* **SUPPLIED MATERIAL**
_ _ _ _

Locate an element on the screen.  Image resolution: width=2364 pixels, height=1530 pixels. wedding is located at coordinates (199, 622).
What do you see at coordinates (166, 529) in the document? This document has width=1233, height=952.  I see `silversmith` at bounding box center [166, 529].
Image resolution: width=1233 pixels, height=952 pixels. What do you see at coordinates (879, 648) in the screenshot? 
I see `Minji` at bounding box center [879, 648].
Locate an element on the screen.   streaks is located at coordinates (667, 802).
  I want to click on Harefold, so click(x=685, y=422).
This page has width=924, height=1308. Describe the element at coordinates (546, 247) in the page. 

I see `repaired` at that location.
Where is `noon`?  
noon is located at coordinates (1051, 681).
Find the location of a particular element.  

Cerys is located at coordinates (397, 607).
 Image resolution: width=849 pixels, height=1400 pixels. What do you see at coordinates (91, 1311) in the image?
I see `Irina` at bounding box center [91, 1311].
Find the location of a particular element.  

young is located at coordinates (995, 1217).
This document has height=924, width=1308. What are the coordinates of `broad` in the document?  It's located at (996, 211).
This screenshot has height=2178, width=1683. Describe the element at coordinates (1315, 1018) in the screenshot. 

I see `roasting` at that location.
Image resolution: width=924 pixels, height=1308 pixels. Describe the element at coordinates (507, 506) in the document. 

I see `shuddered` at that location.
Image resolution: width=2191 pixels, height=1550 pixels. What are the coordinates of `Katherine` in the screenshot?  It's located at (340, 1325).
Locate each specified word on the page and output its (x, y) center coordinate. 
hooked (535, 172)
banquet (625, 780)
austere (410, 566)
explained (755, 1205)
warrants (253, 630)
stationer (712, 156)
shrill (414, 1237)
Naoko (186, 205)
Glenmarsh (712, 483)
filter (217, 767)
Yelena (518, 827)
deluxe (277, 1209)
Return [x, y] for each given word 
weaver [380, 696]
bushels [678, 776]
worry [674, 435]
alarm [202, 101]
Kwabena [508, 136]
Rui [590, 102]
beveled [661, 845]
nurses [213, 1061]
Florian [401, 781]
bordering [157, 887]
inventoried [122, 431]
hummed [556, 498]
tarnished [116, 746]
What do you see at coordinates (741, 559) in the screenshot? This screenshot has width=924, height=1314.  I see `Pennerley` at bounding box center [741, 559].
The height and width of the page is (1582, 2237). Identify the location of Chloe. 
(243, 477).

_ _ _ _

* **TO BE DONE**
List the items above as a numbered list, running from the line containing "This page has" through the line containing "What do you see at coordinates (741, 559)". Include both of those lines and leave out blank lines.

* **FULL RESPONSE**
1. This page has width=924, height=1308. Describe the element at coordinates (546, 247) in the page. 
2. I see `repaired` at that location.
3. Where is `noon`?  
4. noon is located at coordinates (1051, 681).
5. Find the location of a particular element.  
6. Cerys is located at coordinates (397, 607).
7.  Image resolution: width=849 pixels, height=1400 pixels. What do you see at coordinates (91, 1311) in the image?
8. I see `Irina` at bounding box center [91, 1311].
9. Find the location of a particular element.  
10. young is located at coordinates (995, 1217).
11. This document has height=924, width=1308. What are the coordinates of `broad` in the document?  It's located at (996, 211).
12. This screenshot has height=2178, width=1683. Describe the element at coordinates (1315, 1018) in the screenshot. 
13. I see `roasting` at that location.
14. Image resolution: width=924 pixels, height=1308 pixels. Describe the element at coordinates (507, 506) in the document. 
15. I see `shuddered` at that location.
16. Image resolution: width=2191 pixels, height=1550 pixels. What are the coordinates of `Katherine` in the screenshot?  It's located at (340, 1325).
17. Locate each specified word on the page and output its (x, y) center coordinate. 
18. hooked (535, 172)
19. banquet (625, 780)
20. austere (410, 566)
21. explained (755, 1205)
22. warrants (253, 630)
23. stationer (712, 156)
24. shrill (414, 1237)
25. Naoko (186, 205)
26. Glenmarsh (712, 483)
27. filter (217, 767)
28. Yelena (518, 827)
29. deluxe (277, 1209)
30. Return [x, y] for each given word 
31. weaver [380, 696]
32. bushels [678, 776]
33. worry [674, 435]
34. alarm [202, 101]
35. Kwabena [508, 136]
36. Rui [590, 102]
37. beveled [661, 845]
38. nurses [213, 1061]
39. Florian [401, 781]
40. bordering [157, 887]
41. inventoried [122, 431]
42. hummed [556, 498]
43. tarnished [116, 746]
44. What do you see at coordinates (741, 559) in the screenshot? This screenshot has width=924, height=1314.  I see `Pennerley` at bounding box center [741, 559].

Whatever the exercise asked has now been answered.